◆ **WHAT YOU ARE ASKED TO DO**: Of all the lines below, return only those starting with the line holding "camera: 70 degrees right, 10 degrees down" and going on through the line holding "grey carton [747,371,793,442] -> none", exactly as written.

◆ **RECORDS TO PROCESS**:

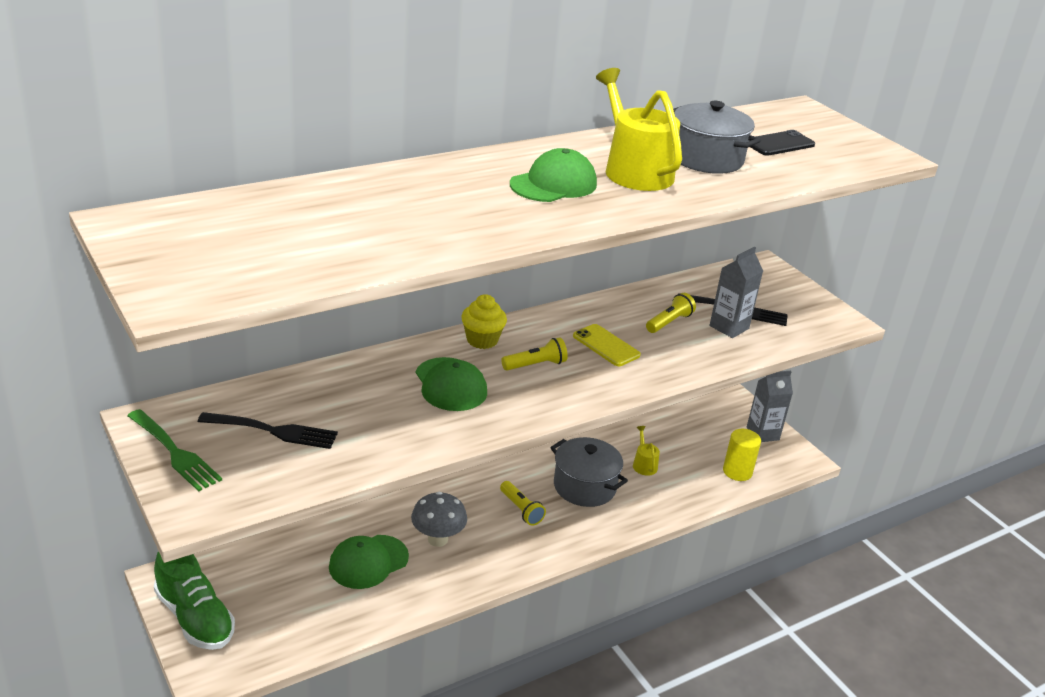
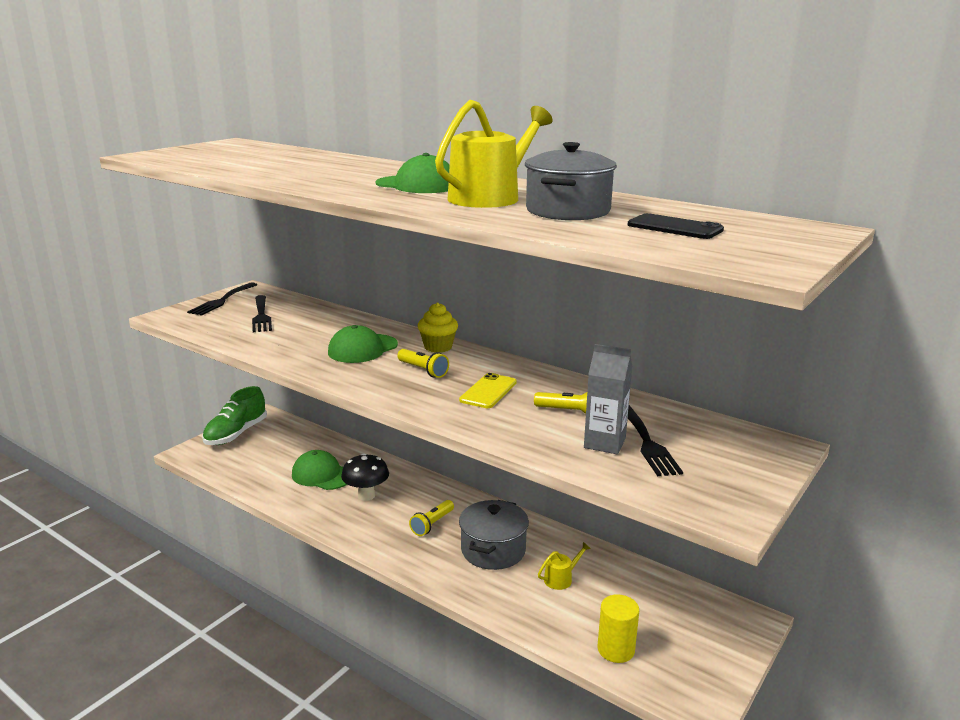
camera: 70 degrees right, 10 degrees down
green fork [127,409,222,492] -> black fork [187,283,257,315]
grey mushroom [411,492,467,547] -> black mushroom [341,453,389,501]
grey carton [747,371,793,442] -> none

--

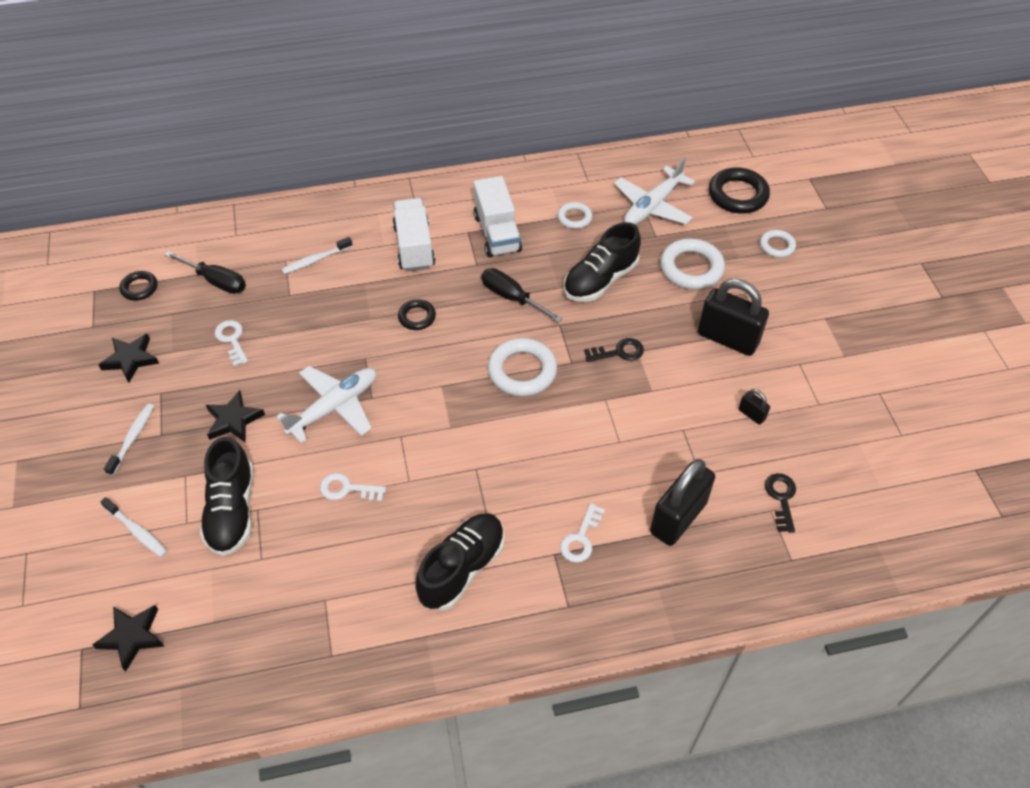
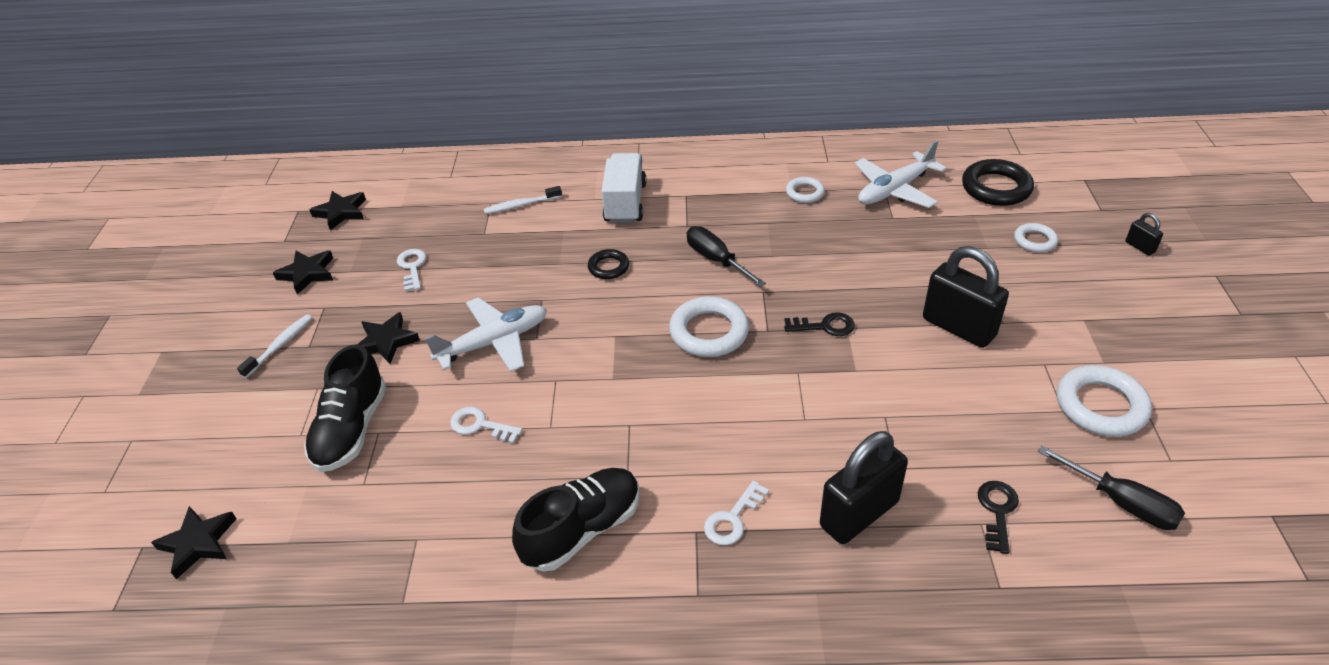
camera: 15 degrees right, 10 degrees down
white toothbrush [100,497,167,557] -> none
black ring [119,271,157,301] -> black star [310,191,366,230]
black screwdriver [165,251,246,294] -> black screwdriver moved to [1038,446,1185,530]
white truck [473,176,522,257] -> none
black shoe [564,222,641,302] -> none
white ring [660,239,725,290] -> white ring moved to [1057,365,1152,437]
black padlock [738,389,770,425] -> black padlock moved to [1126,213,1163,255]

--

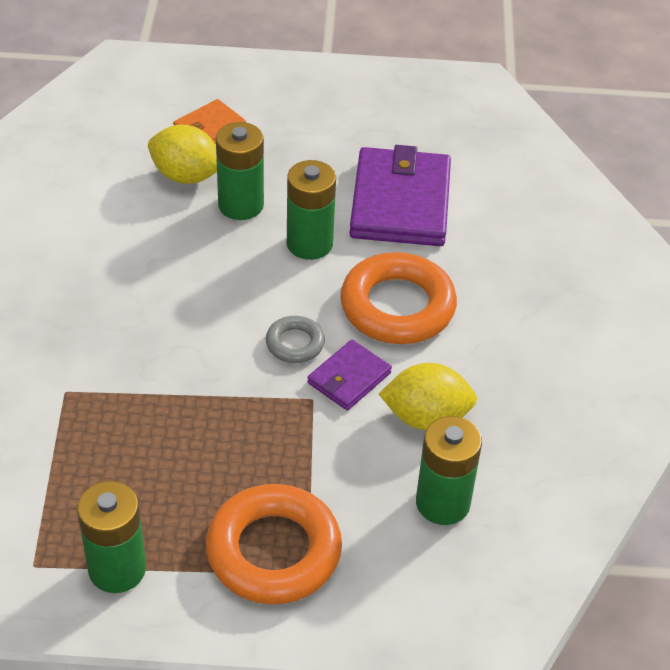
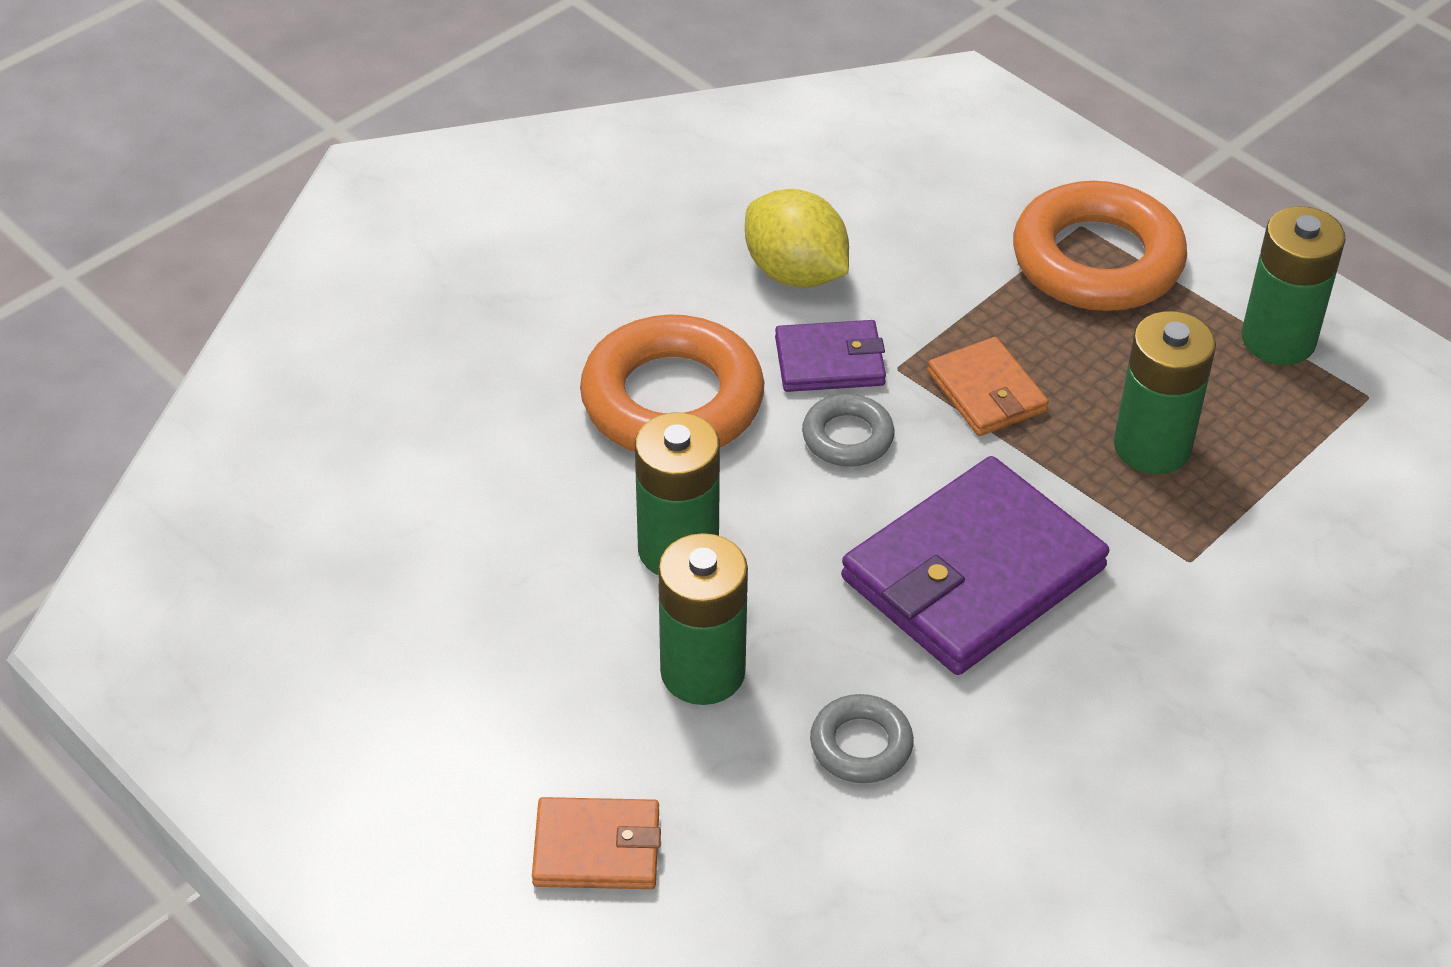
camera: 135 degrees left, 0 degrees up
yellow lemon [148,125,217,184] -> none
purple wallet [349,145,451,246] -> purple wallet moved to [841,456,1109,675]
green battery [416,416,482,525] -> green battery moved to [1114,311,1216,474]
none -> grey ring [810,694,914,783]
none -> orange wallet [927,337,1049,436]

◆ **SOLUTION TO THIS EXERCISE**:
camera: 70 degrees right, 10 degrees down
green fork [127,409,222,492] -> black fork [187,283,257,315]
grey mushroom [411,492,467,547] -> black mushroom [341,453,389,501]
grey carton [747,371,793,442] -> none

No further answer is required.